▶ _To do_
An exact copy of all the data, minus the images, is required.

▶ _Data supplied_
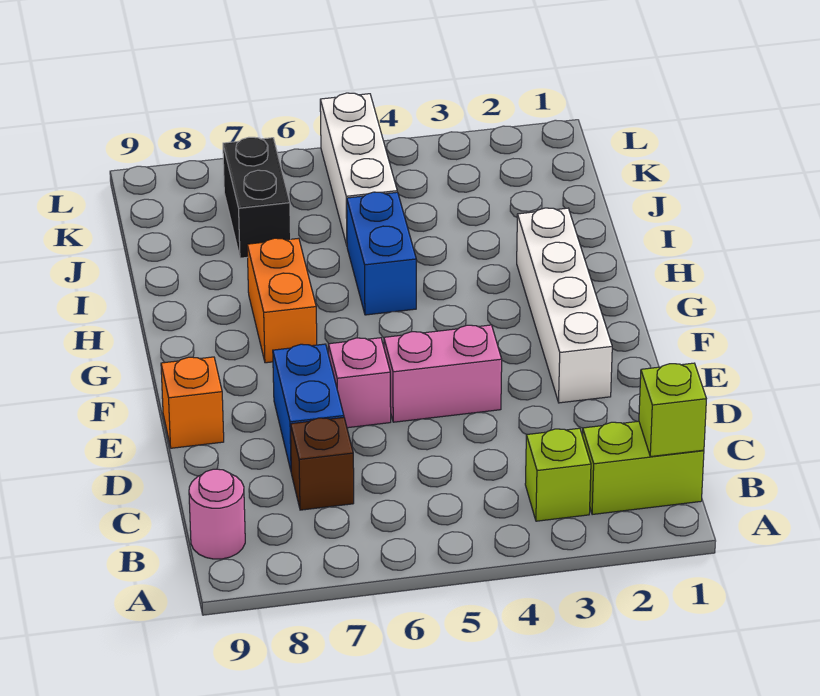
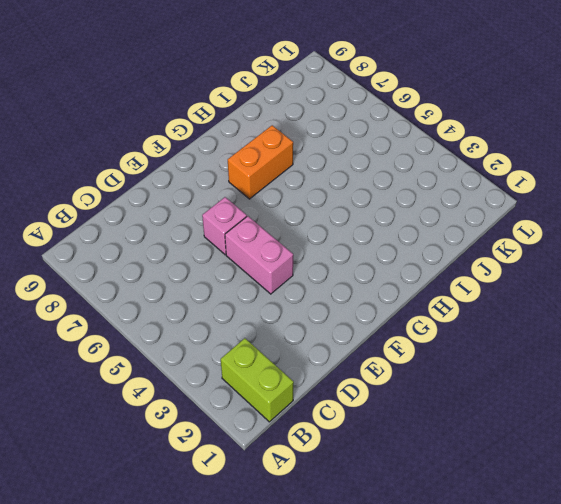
none -> lime brick B3 level 1
none -> pink round brick B9 level 1
none -> brown brick C7 level 1

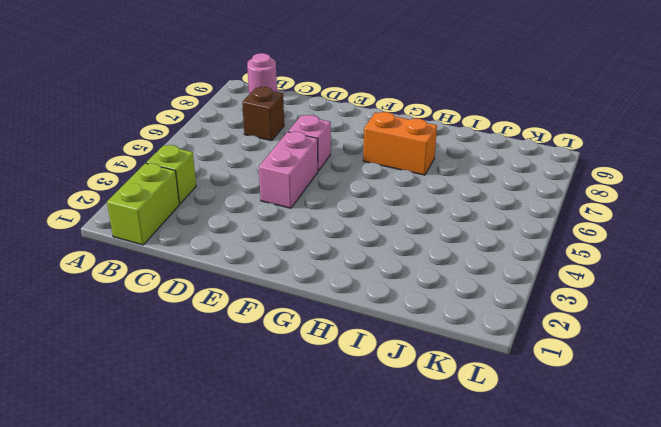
none -> blue brick D7:E7 level 1
none -> white brick E2:H2 level 1
none -> orange brick E9 level 1

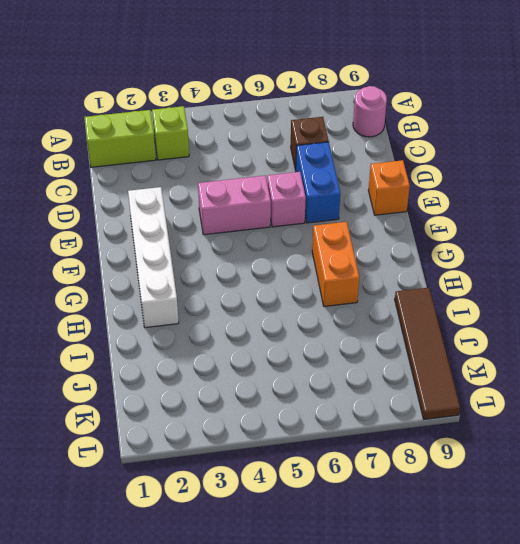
brown tile I9:L9 level 1 -> none
none -> blue brick H5:I5 level 1
none -> white brick J5:L5 level 1
none -> black brick J7:K7 level 1

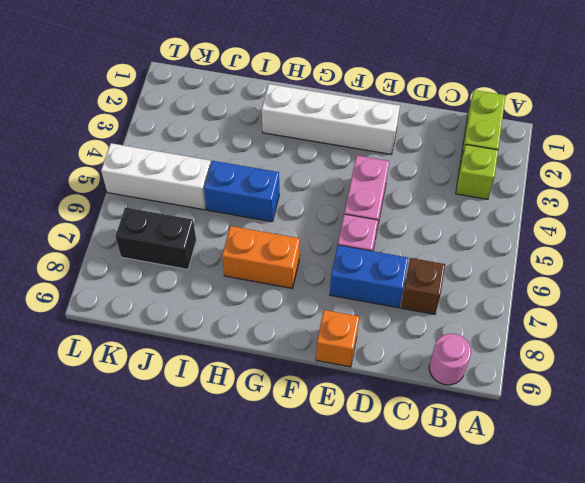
none -> lime brick B1 level 2

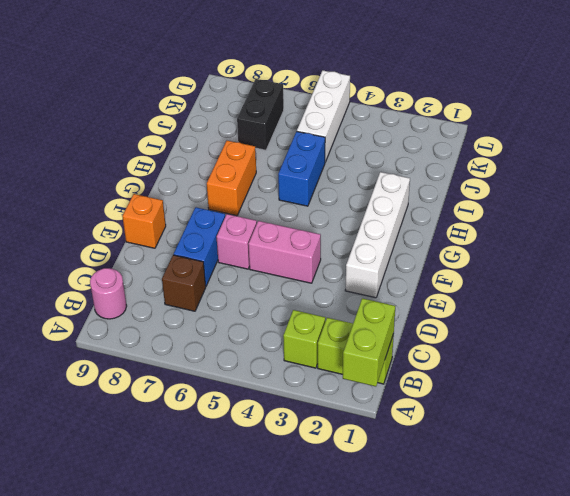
lime brick A1:B1 level 2 -> lime brick B1 level 2

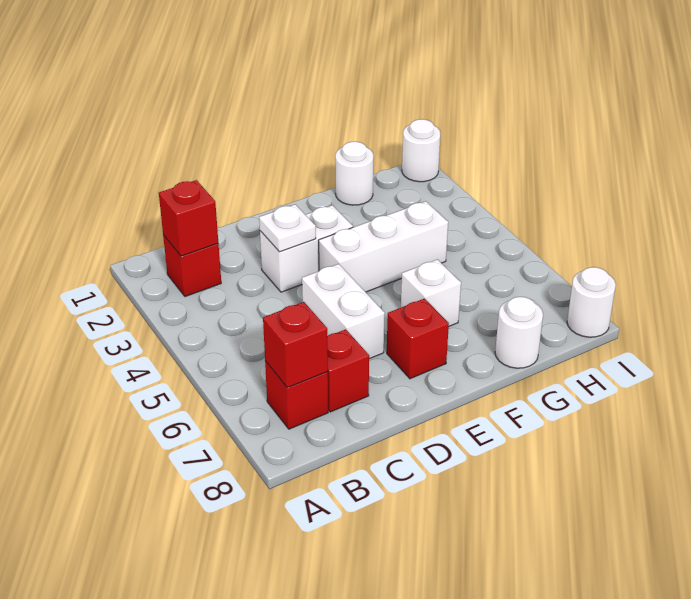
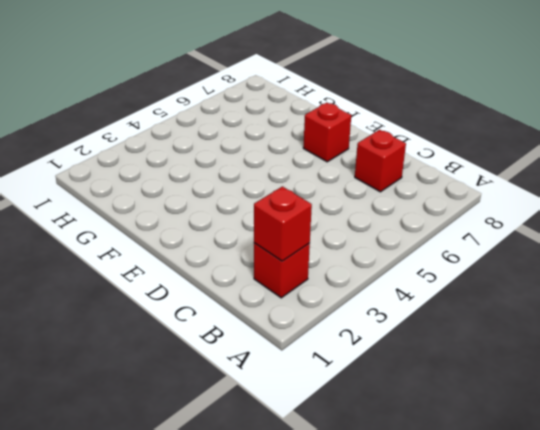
none -> red brick B7 level 1
none -> white brick D3:E3 level 1
none -> white brick D5:D6 level 1

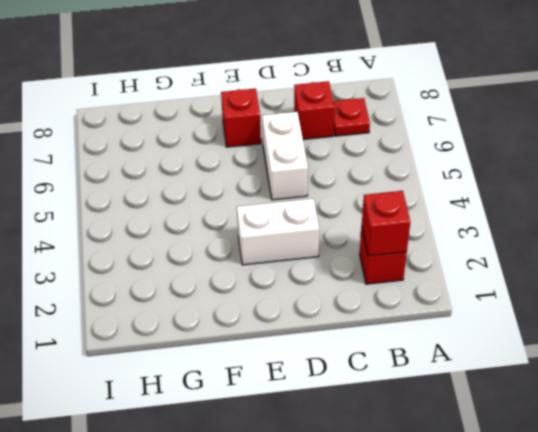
red plate B7 level 1 -> red brick B7 level 1
none -> white brick E4:G4 level 1
none -> white brick F6 level 1
none -> white round brick G1 level 1

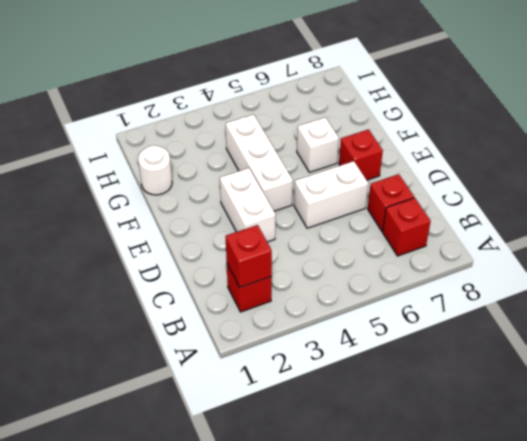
none -> white round brick G8 level 1
none -> white round brick I1 level 1
none -> white round brick I8 level 1

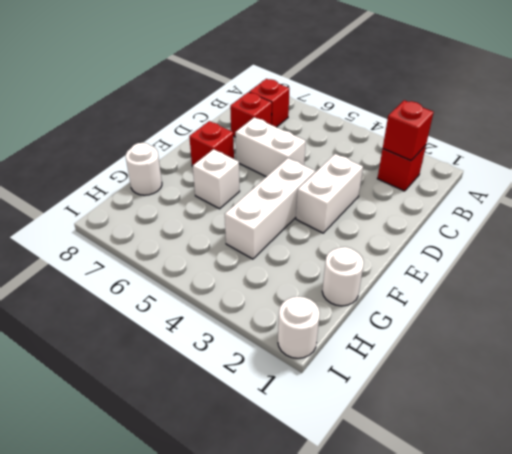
none -> white round brick I8 level 1
none -> red brick B7 level 2
none -> white plate D3 level 2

▶ _Solution to the problem_
none -> lime brick B3 level 1
none -> pink round brick B9 level 1
none -> brown brick C7 level 1

none -> blue brick D7:E7 level 1
none -> white brick E2:H2 level 1
none -> orange brick E9 level 1

brown tile I9:L9 level 1 -> none
none -> blue brick H5:I5 level 1
none -> white brick J5:L5 level 1
none -> black brick J7:K7 level 1

none -> lime brick B1 level 2

lime brick A1:B1 level 2 -> lime brick B1 level 2

none -> red brick B7 level 1
none -> white brick D3:E3 level 1
none -> white brick D5:D6 level 1

red plate B7 level 1 -> red brick B7 level 1
none -> white brick E4:G4 level 1
none -> white brick F6 level 1
none -> white round brick G1 level 1

none -> white round brick G8 level 1
none -> white round brick I1 level 1
none -> white round brick I8 level 1

none -> white round brick I8 level 1
none -> red brick B7 level 2
none -> white plate D3 level 2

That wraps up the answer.